WHAT NEEDS TO BE DONE: The records that follow are to be repeated in full, with no pictures retained.

Colored object listings
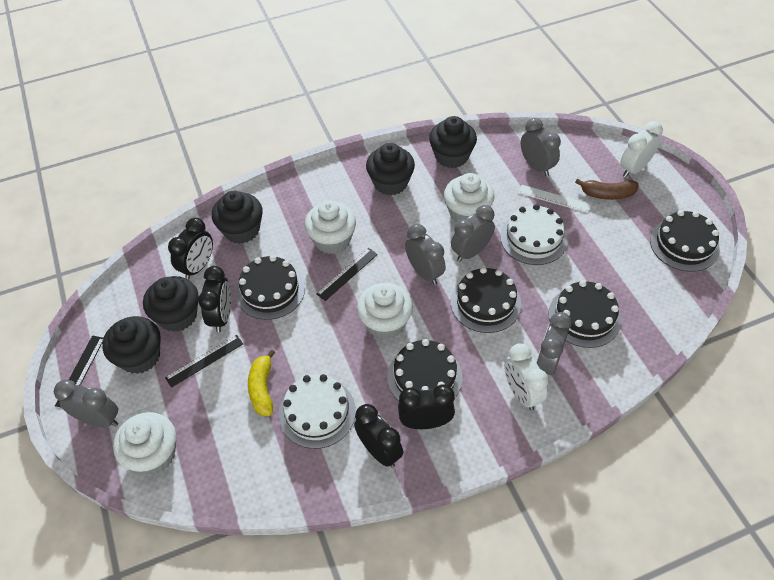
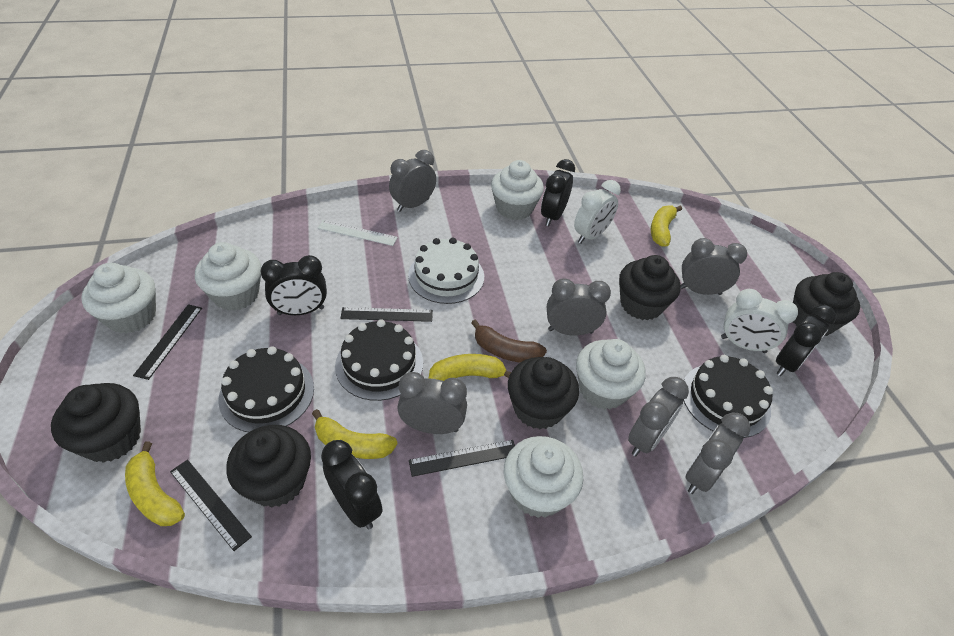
black cake: 5 -> 3
black ruler: 3 -> 4
grey clock: 5 -> 6
white cake: 2 -> 1
white cupcake: 4 -> 5
yellow banana: 1 -> 4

TASK RESULT:
black cake: 5 -> 3
black ruler: 3 -> 4
grey clock: 5 -> 6
white cake: 2 -> 1
white cupcake: 4 -> 5
yellow banana: 1 -> 4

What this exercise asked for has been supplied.